If a line in the records contains the word "bucket", count it; state the resulting number and nothing more.

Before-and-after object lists
◇ ◇ ◇

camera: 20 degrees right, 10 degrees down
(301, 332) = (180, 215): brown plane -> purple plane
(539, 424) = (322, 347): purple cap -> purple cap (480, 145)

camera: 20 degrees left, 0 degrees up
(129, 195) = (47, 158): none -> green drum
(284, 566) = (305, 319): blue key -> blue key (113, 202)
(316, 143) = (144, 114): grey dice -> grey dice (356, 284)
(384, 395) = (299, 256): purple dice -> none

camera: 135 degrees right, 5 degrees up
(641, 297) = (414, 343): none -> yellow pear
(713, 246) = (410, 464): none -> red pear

◇ ◇ ◇

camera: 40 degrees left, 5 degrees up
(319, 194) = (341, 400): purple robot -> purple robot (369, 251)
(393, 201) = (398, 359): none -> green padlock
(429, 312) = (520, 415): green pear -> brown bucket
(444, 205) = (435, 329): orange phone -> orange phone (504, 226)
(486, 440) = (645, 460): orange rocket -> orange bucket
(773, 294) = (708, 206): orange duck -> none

◇ ◇ ◇

EXPECTED ANSWER —
2